• [EXERCISE]
Please retype the records below exactly, omitting any images.

Data records:
····················

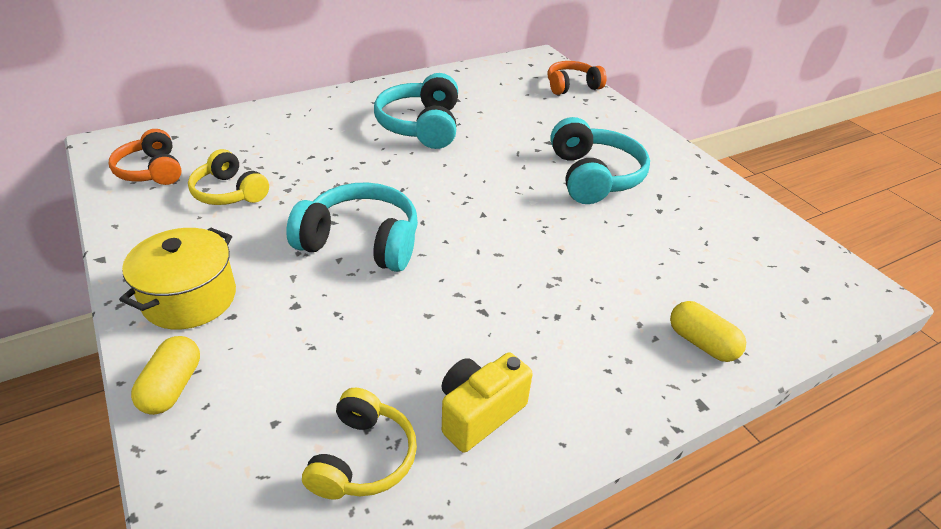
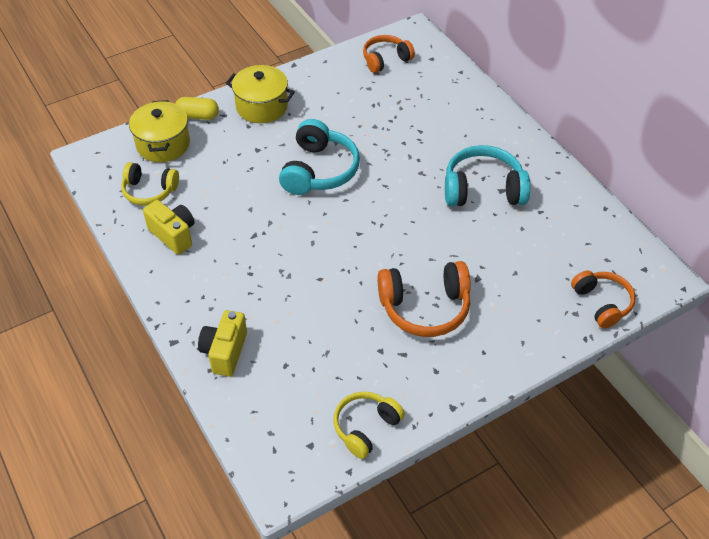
camera: 90 degrees right, 10 degrees up
(229, 192) = (366, 100): yellow headphones -> yellow headphones (366, 427)
(233, 441) = (163, 144): none -> yellow pot
(593, 176) = (425, 307): turquoise headphones -> orange headphones
(702, 343) = (225, 352): yellow capsule -> yellow camera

····················

• [SOLUTION]
camera: 90 degrees right, 10 degrees up
(229, 192) = (366, 100): yellow headphones -> yellow headphones (366, 427)
(233, 441) = (163, 144): none -> yellow pot
(593, 176) = (425, 307): turquoise headphones -> orange headphones
(702, 343) = (225, 352): yellow capsule -> yellow camera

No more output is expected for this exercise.